> _TASK DESCRIPTION_
Word for word, copy the records and drop the pictures.

(INPUT FOR THIS TASK begins)

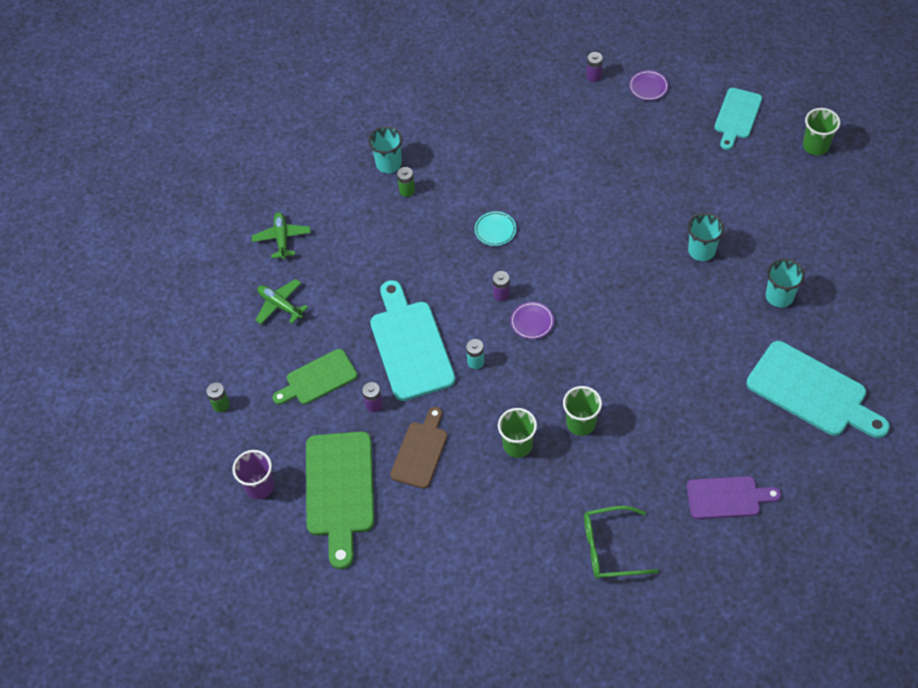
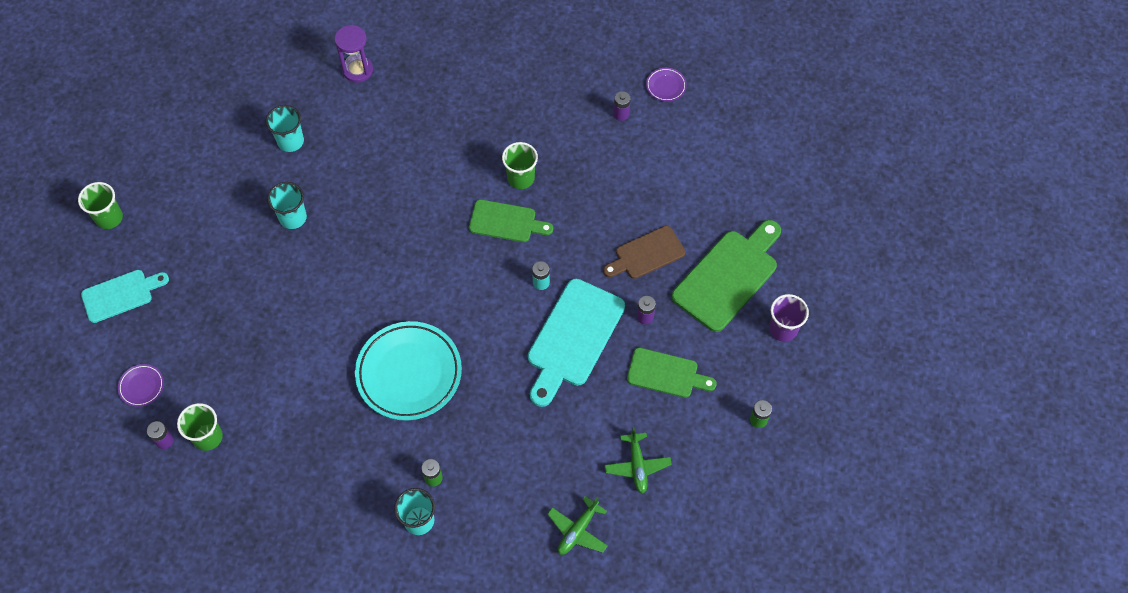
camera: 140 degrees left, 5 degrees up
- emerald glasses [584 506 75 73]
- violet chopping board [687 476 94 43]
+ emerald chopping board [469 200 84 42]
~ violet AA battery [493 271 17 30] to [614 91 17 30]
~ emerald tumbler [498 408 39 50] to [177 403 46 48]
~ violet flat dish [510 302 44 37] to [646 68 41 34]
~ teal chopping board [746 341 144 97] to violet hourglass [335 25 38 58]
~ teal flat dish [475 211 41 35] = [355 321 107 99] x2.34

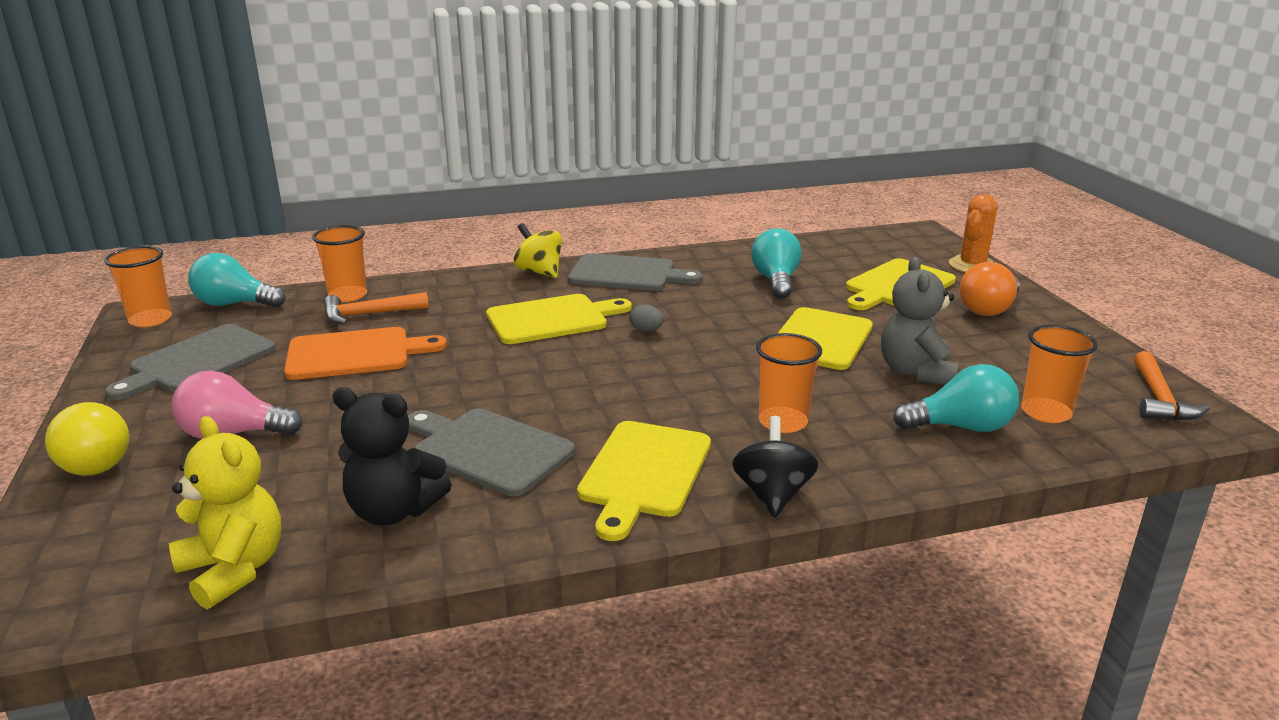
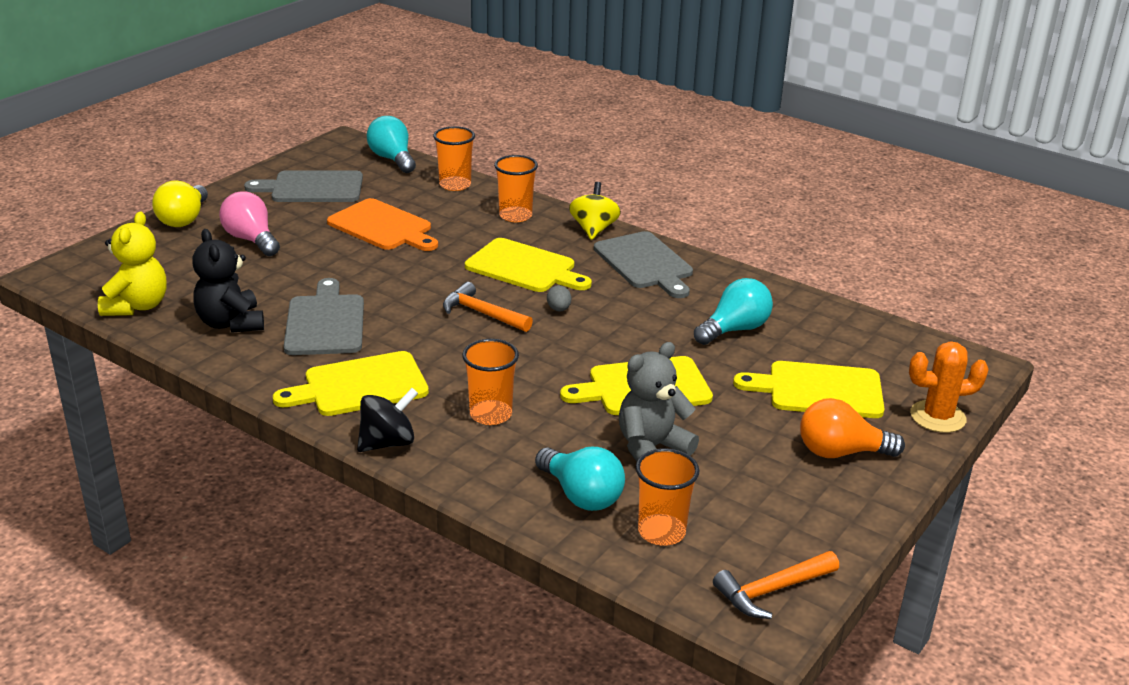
camera: 50 degrees right, 5 degrees up
~ orange tumbler [104 246 68 81] to [494 155 44 67]
~ orange hammer [324 292 105 32] to [443 282 90 50]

(INPUT FOR THIS TASK ends)

> _EXERCISE ANSWER_
camera: 140 degrees left, 5 degrees up
- emerald glasses [584 506 75 73]
- violet chopping board [687 476 94 43]
+ emerald chopping board [469 200 84 42]
~ violet AA battery [493 271 17 30] to [614 91 17 30]
~ emerald tumbler [498 408 39 50] to [177 403 46 48]
~ violet flat dish [510 302 44 37] to [646 68 41 34]
~ teal chopping board [746 341 144 97] to violet hourglass [335 25 38 58]
~ teal flat dish [475 211 41 35] = [355 321 107 99] x2.34

camera: 50 degrees right, 5 degrees up
~ orange tumbler [104 246 68 81] to [494 155 44 67]
~ orange hammer [324 292 105 32] to [443 282 90 50]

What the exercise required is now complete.